[AIM OF THE TASK] Please restate every line below exactly, without any pictures.

[GIVEN RECORDS]
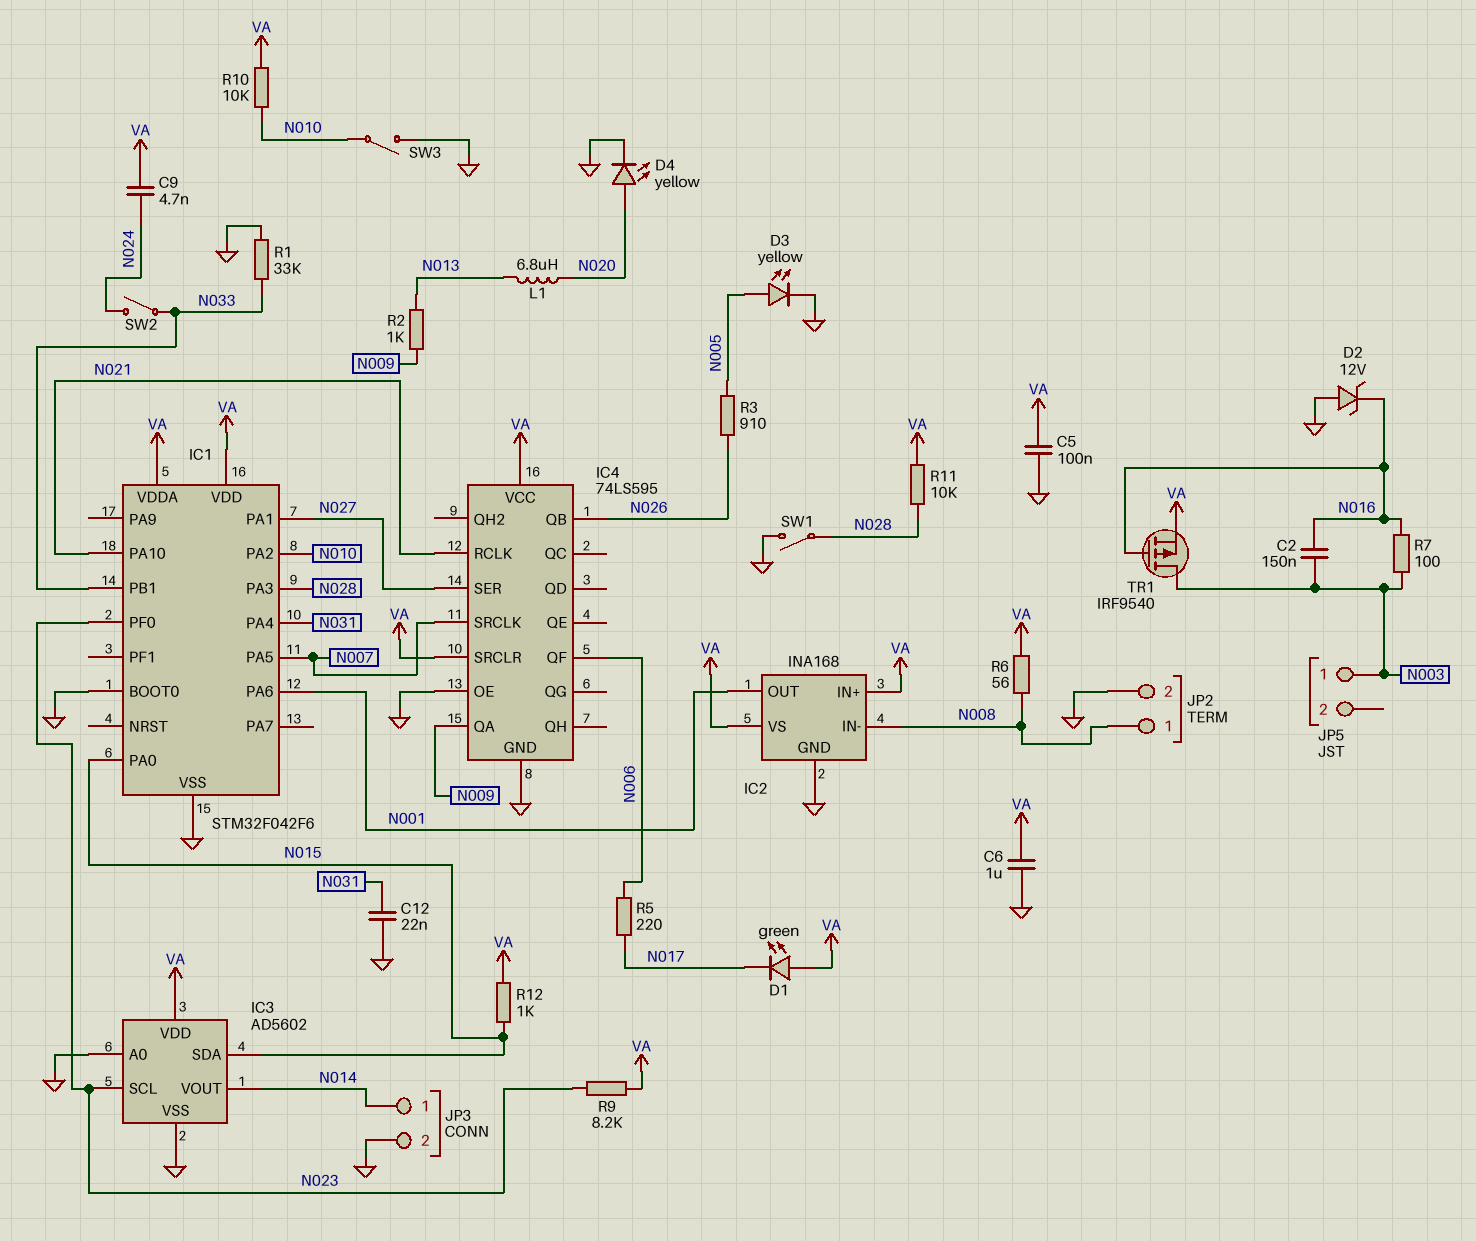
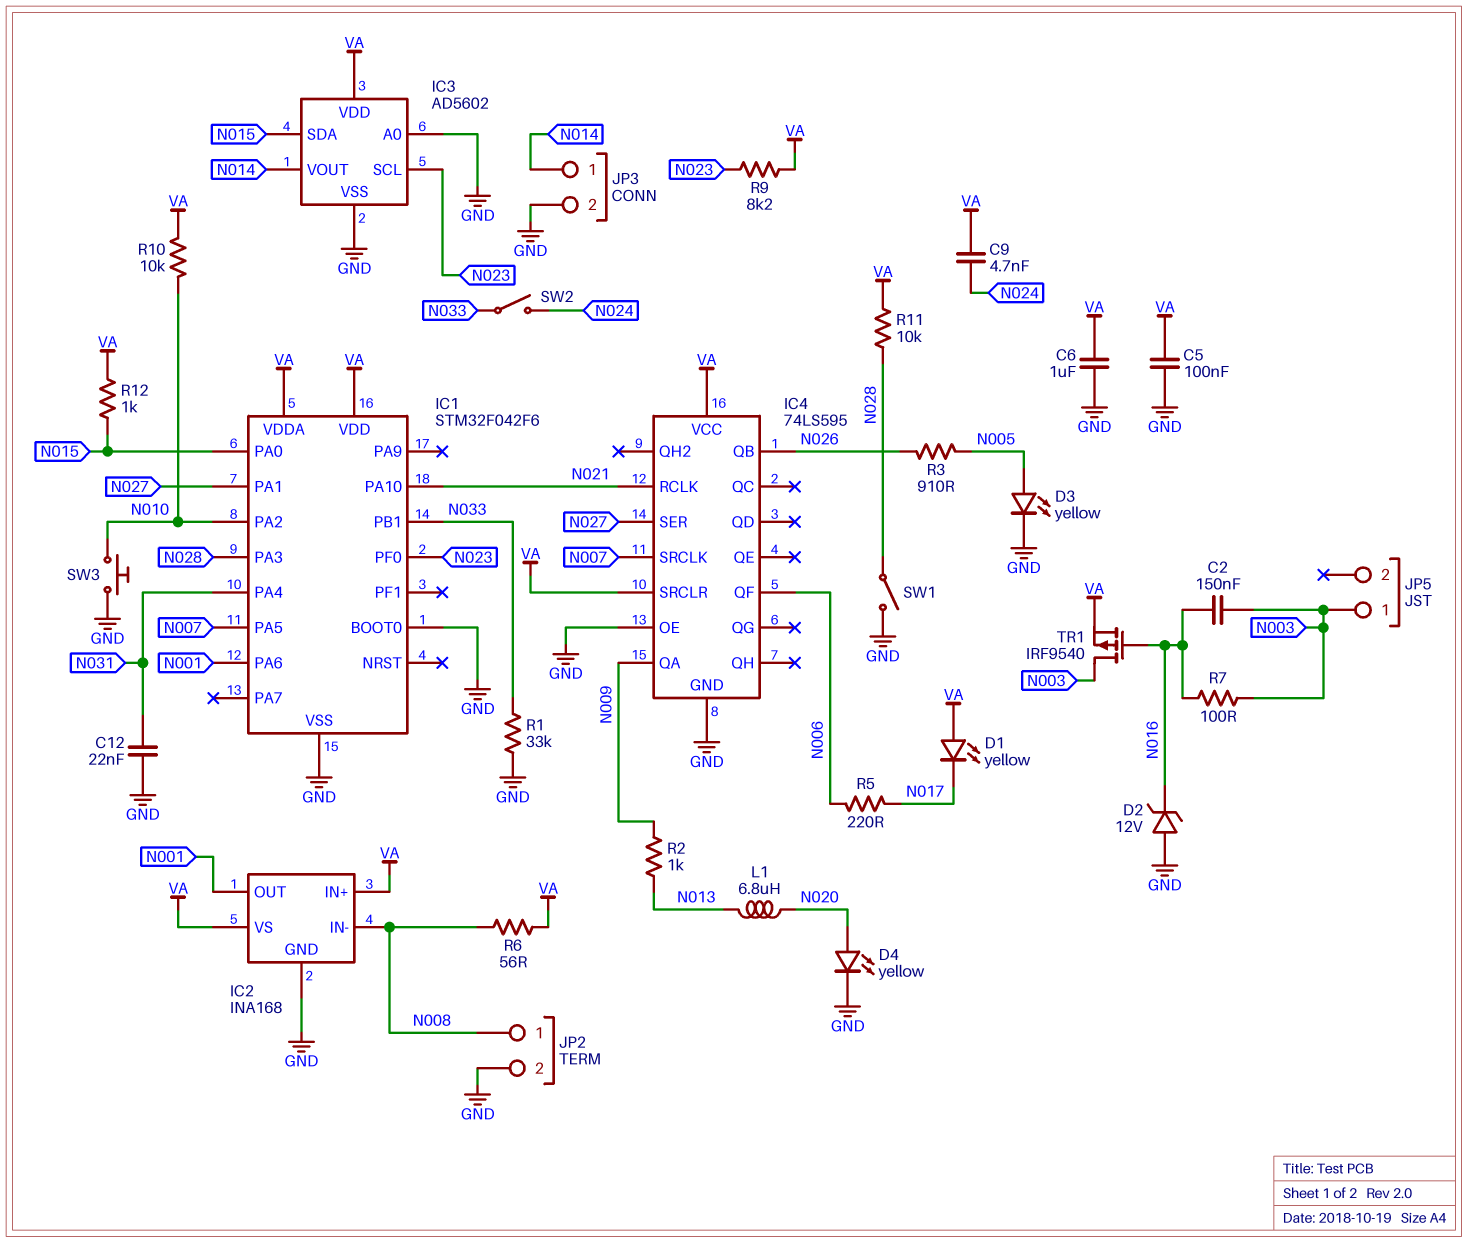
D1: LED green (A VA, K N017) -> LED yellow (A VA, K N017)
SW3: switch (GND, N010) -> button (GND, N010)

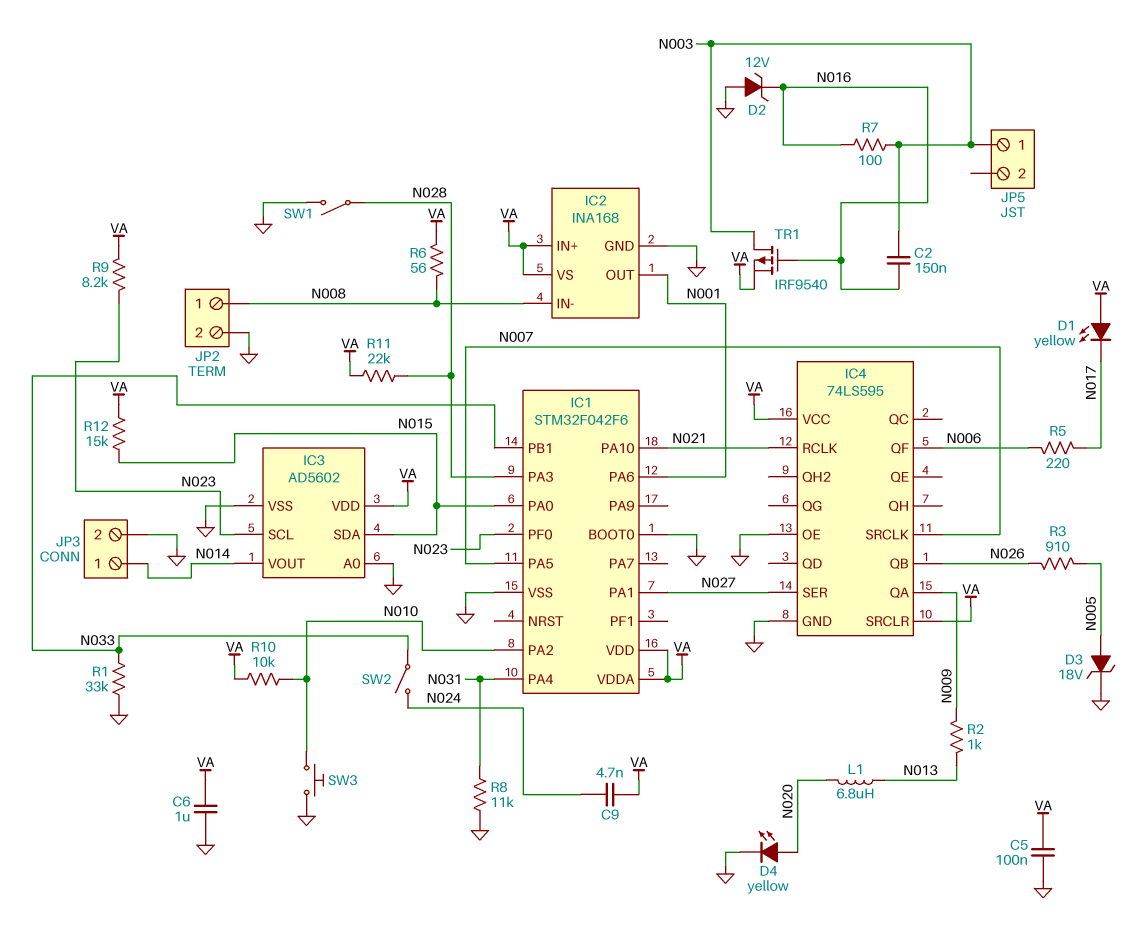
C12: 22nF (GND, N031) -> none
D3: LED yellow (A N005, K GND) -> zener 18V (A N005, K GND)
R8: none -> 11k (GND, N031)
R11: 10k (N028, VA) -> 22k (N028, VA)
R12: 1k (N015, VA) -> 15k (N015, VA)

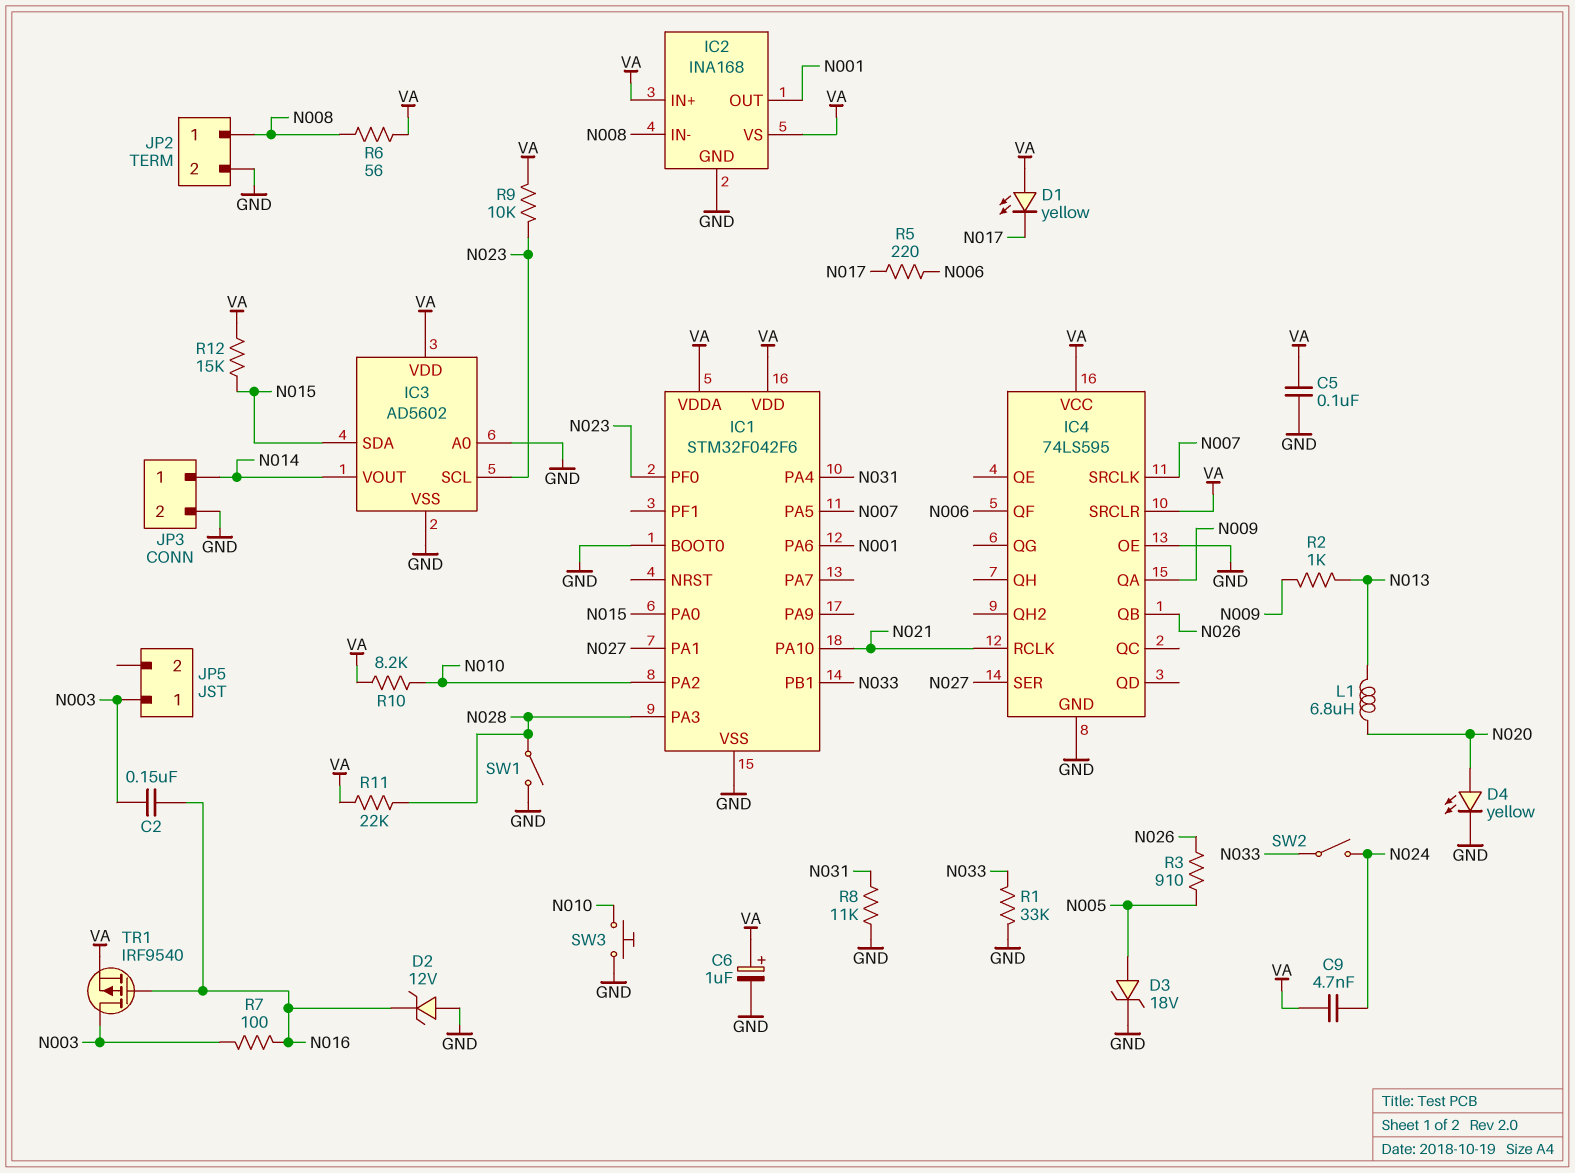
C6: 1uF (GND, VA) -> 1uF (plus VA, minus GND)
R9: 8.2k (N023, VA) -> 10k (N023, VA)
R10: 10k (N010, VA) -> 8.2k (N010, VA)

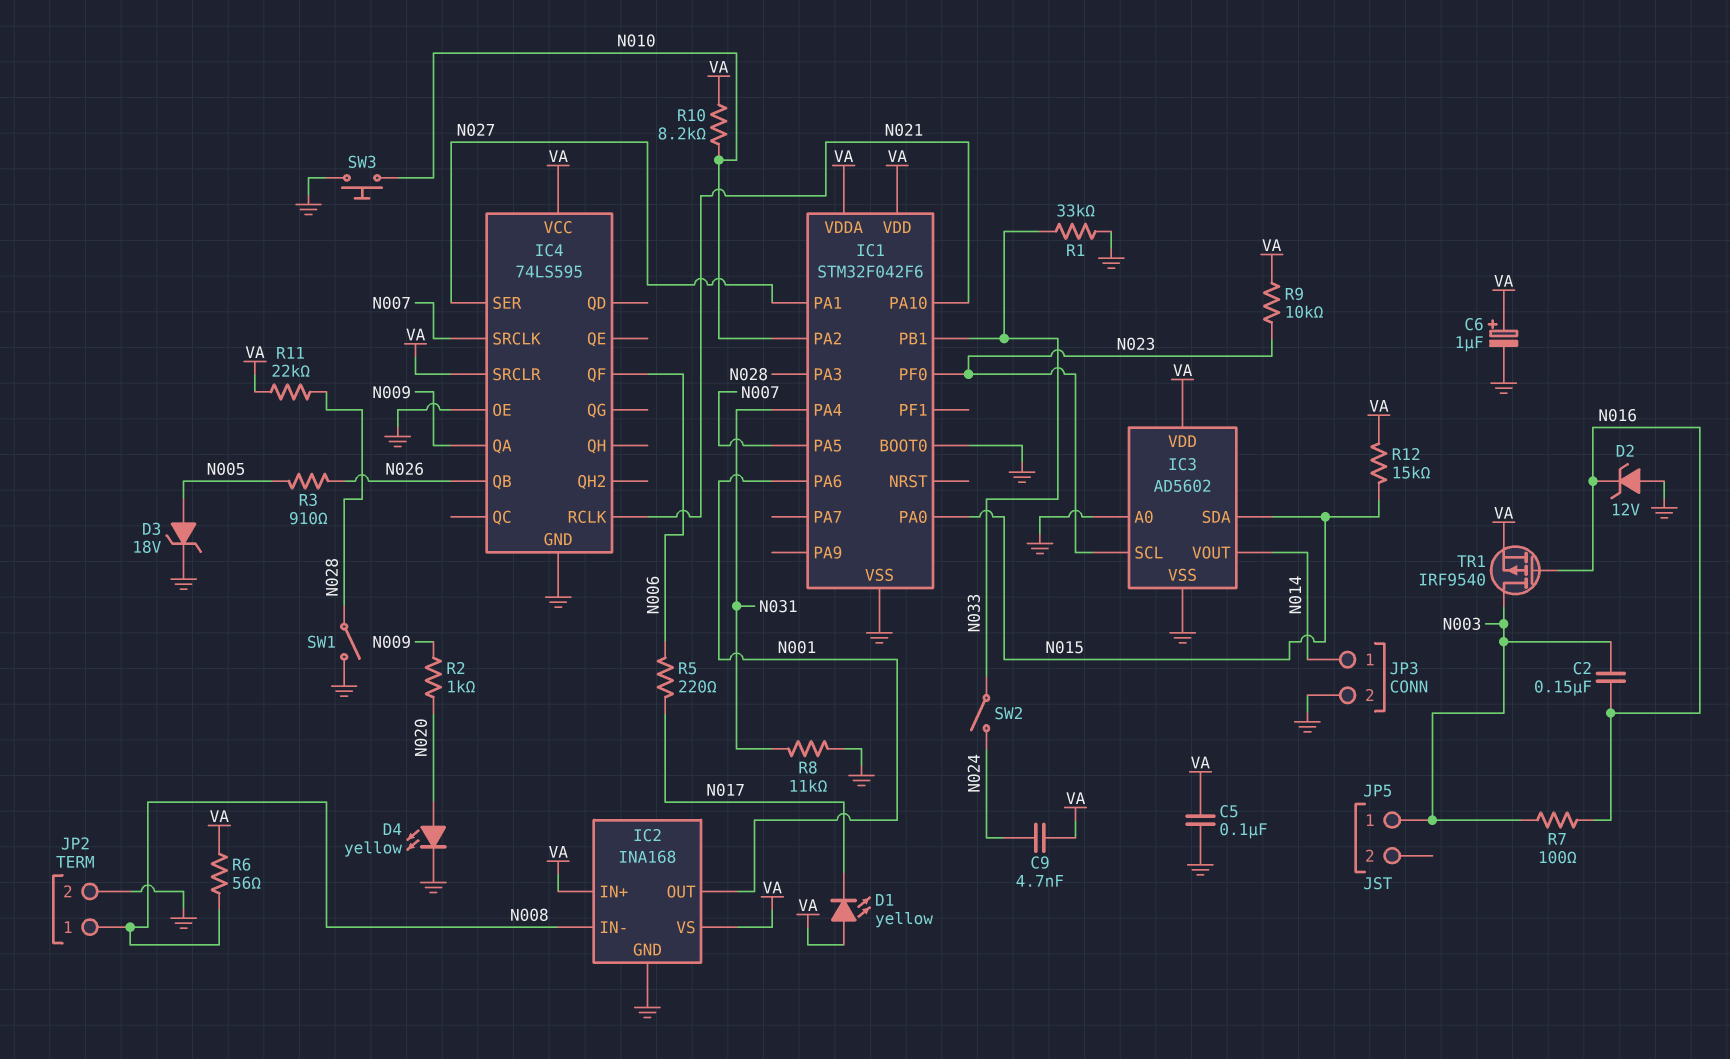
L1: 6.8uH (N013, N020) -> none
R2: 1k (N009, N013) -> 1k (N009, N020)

[ANSWER SPACE]
D1: LED green (A VA, K N017) -> LED yellow (A VA, K N017)
SW3: switch (GND, N010) -> button (GND, N010)

C12: 22nF (GND, N031) -> none
D3: LED yellow (A N005, K GND) -> zener 18V (A N005, K GND)
R8: none -> 11k (GND, N031)
R11: 10k (N028, VA) -> 22k (N028, VA)
R12: 1k (N015, VA) -> 15k (N015, VA)

C6: 1uF (GND, VA) -> 1uF (plus VA, minus GND)
R9: 8.2k (N023, VA) -> 10k (N023, VA)
R10: 10k (N010, VA) -> 8.2k (N010, VA)

L1: 6.8uH (N013, N020) -> none
R2: 1k (N009, N013) -> 1k (N009, N020)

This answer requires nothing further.